• [Required task]:
Locate each line in the records that contains the string "bass", matching case exactly, and copy those lines.

• [Data for this task]:
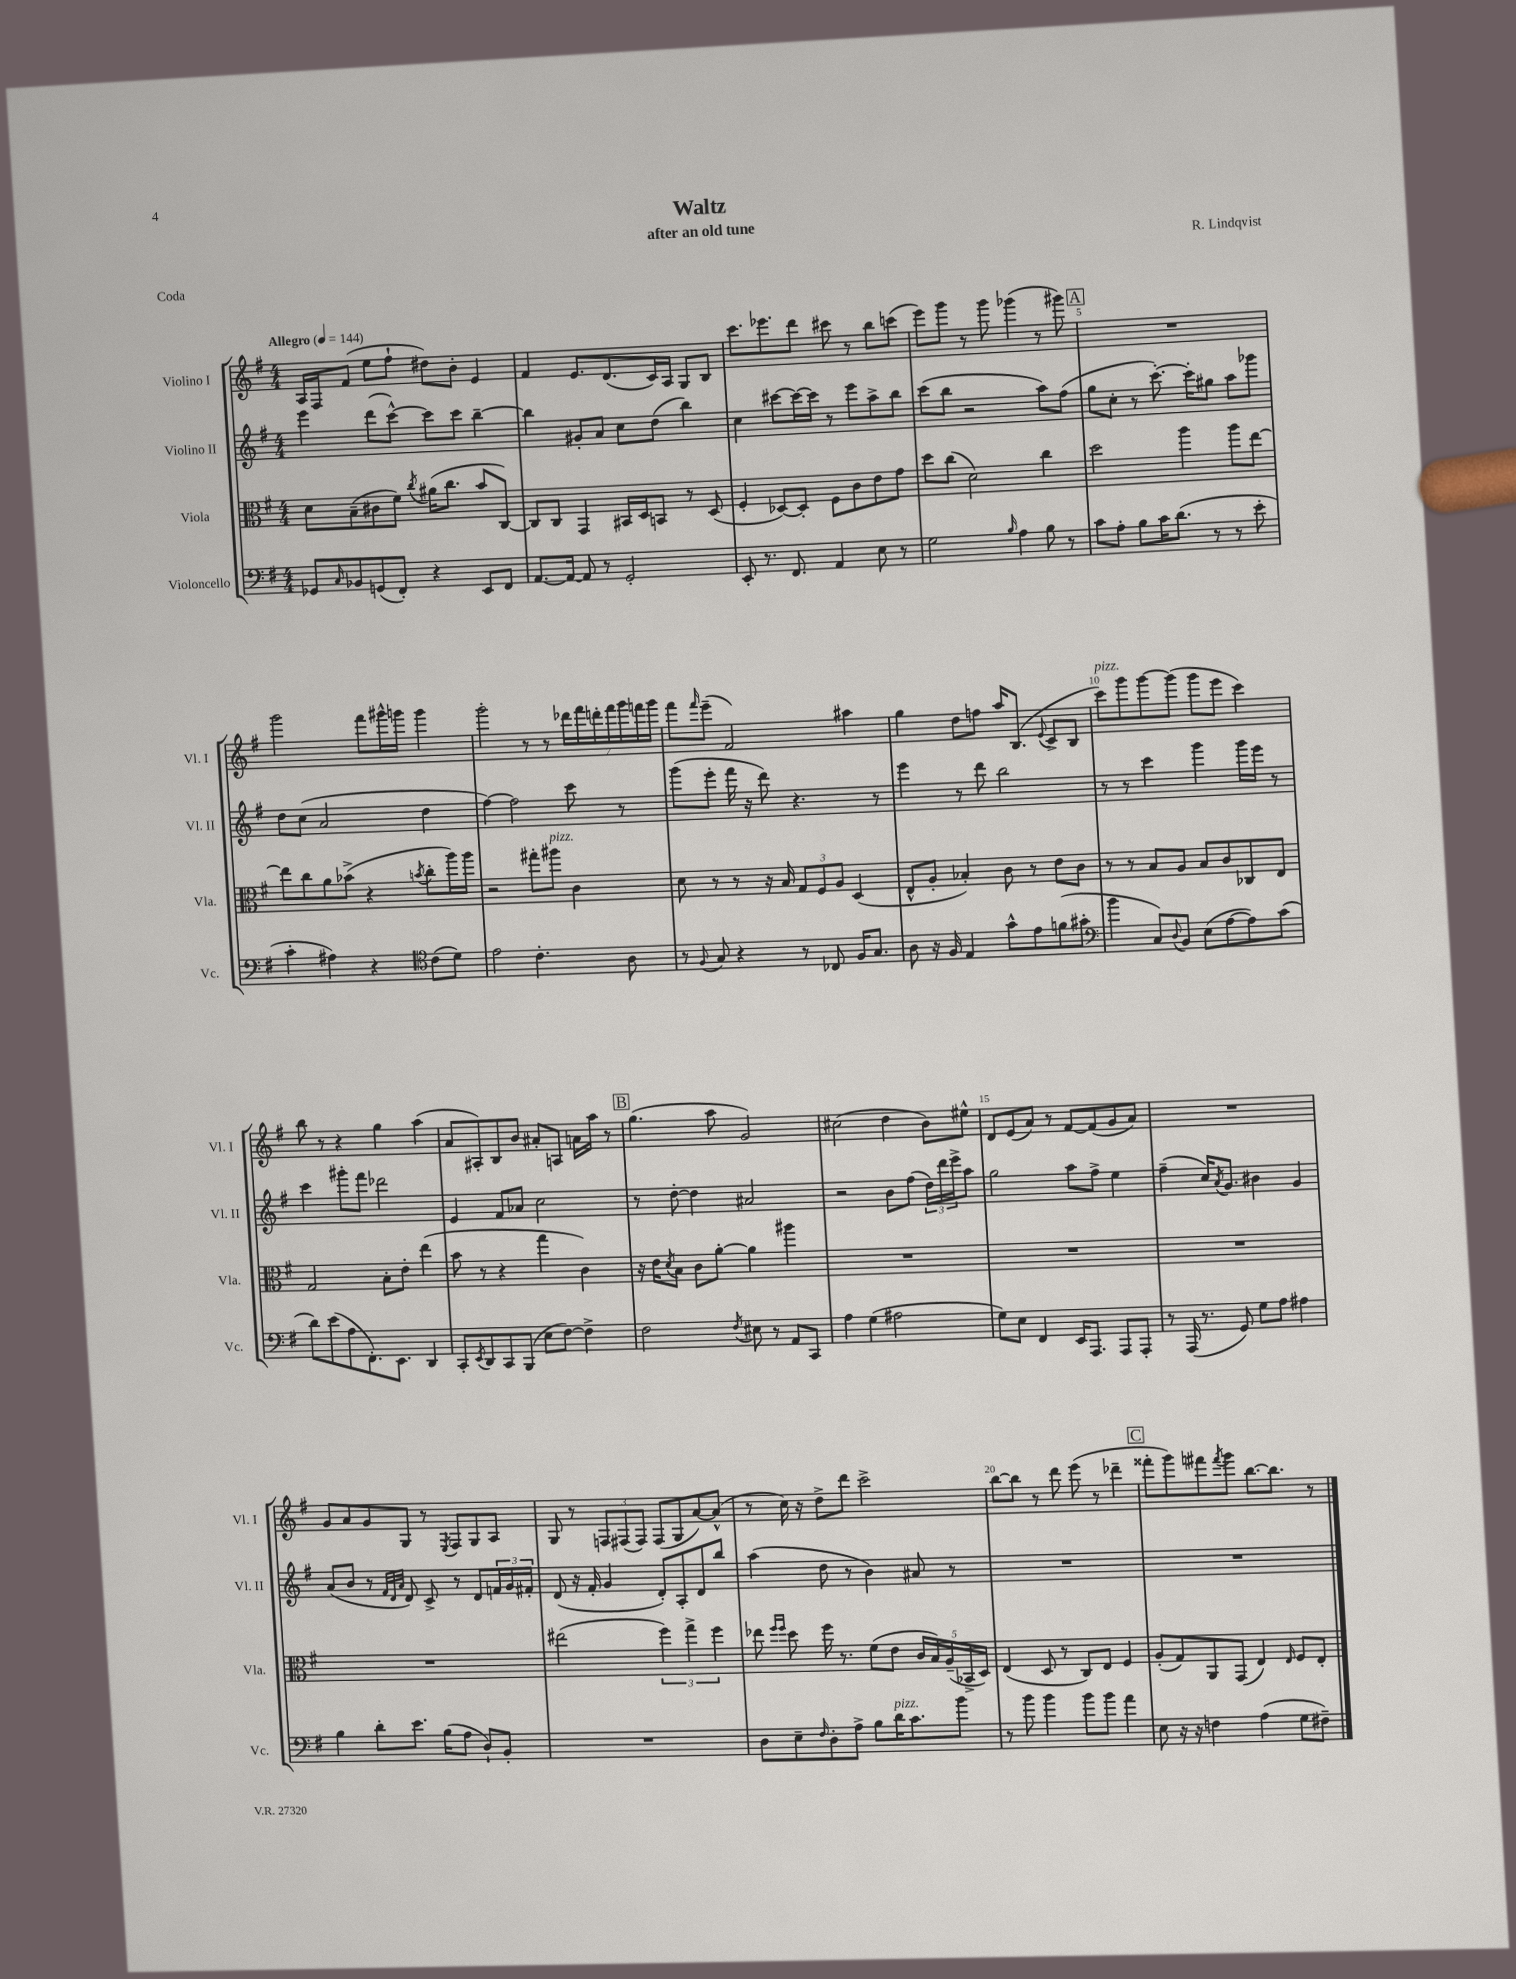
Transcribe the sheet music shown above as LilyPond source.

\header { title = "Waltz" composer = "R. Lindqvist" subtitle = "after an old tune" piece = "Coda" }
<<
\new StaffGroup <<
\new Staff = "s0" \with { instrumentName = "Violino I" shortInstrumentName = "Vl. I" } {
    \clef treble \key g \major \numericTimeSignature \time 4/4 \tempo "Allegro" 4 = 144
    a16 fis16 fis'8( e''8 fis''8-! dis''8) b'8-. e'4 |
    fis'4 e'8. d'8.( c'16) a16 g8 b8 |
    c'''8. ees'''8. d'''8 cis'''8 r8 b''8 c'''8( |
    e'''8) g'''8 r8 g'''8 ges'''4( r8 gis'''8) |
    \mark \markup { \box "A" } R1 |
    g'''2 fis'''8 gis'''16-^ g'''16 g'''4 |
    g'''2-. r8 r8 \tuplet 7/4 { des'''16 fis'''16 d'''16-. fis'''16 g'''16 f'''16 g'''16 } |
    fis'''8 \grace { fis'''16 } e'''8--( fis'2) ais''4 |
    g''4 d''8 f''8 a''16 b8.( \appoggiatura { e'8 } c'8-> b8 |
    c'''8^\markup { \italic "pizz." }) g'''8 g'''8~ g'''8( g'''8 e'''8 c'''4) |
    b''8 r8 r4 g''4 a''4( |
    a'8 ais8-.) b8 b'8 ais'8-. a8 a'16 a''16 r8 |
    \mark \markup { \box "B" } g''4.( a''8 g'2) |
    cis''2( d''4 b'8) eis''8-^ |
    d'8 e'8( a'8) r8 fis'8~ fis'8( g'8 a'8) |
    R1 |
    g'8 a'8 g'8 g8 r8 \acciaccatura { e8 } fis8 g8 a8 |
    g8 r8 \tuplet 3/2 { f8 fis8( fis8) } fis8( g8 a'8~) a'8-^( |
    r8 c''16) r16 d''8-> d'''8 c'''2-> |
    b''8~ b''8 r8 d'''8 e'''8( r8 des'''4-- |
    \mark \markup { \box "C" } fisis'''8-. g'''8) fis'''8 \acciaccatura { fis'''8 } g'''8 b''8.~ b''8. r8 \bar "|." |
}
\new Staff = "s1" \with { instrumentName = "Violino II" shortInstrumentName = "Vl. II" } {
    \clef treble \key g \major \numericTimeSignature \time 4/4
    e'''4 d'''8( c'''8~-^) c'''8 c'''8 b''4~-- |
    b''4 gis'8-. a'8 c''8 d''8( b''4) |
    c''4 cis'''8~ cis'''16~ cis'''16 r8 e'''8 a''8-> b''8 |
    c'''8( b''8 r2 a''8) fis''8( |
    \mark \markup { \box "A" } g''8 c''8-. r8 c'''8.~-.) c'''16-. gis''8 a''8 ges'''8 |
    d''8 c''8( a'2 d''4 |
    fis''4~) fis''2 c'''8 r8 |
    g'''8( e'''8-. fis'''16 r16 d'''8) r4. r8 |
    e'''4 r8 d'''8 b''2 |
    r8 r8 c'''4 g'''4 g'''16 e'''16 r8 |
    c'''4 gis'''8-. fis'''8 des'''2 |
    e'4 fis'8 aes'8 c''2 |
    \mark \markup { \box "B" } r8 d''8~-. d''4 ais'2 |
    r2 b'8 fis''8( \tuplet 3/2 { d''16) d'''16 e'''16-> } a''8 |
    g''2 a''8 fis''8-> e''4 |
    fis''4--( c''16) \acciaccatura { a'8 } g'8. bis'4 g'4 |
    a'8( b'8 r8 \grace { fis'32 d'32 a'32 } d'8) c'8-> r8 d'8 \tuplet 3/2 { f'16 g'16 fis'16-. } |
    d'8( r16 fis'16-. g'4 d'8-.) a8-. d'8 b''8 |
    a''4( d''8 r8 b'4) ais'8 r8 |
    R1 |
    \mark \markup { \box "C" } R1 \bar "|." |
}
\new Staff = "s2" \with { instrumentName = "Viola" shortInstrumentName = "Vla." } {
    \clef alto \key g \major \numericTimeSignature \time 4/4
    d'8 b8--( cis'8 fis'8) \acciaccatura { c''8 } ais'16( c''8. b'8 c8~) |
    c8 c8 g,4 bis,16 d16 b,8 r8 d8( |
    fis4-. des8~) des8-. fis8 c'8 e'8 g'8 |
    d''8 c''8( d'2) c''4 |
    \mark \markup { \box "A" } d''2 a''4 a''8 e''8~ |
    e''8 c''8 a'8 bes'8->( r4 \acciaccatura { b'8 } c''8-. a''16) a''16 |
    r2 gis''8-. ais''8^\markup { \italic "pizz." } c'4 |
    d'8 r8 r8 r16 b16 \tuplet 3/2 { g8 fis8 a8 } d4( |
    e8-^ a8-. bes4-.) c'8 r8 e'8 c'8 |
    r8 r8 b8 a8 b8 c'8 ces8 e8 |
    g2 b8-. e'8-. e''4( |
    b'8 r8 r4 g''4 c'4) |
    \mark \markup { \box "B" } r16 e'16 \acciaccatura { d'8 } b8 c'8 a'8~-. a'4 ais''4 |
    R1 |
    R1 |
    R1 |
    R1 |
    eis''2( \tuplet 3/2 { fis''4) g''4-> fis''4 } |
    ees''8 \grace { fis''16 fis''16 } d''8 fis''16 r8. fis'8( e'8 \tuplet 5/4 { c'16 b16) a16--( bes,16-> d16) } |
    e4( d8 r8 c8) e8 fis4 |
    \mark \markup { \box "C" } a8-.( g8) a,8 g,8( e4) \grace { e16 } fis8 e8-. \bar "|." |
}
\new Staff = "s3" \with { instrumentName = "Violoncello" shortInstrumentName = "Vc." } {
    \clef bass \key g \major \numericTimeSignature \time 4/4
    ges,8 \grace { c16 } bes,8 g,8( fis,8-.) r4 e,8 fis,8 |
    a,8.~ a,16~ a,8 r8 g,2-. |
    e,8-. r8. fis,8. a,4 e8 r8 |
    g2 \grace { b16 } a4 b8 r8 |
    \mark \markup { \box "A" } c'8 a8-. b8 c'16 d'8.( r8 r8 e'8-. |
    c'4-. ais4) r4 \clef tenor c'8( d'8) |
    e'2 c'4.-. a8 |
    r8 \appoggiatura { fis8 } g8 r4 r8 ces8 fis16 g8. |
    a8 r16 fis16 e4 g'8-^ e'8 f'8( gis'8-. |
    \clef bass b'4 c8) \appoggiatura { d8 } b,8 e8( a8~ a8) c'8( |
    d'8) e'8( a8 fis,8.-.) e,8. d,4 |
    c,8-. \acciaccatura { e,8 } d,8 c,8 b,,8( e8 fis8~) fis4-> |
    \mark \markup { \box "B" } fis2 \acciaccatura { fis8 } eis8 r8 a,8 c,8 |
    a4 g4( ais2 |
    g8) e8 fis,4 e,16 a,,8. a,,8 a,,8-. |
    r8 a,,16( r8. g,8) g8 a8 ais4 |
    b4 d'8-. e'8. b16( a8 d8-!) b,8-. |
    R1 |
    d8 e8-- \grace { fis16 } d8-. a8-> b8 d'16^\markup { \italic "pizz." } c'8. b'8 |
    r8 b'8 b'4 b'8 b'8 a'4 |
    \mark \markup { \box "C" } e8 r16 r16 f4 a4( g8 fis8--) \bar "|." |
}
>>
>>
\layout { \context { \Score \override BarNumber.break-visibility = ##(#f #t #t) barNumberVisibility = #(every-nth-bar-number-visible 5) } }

• [Correct result]:
    \clef bass \key g \major \numericTimeSignature \time 4/4
    \clef bass b'4 c8) \appoggiatura { d8 } b,8 e8( a8~ a8) c'8( |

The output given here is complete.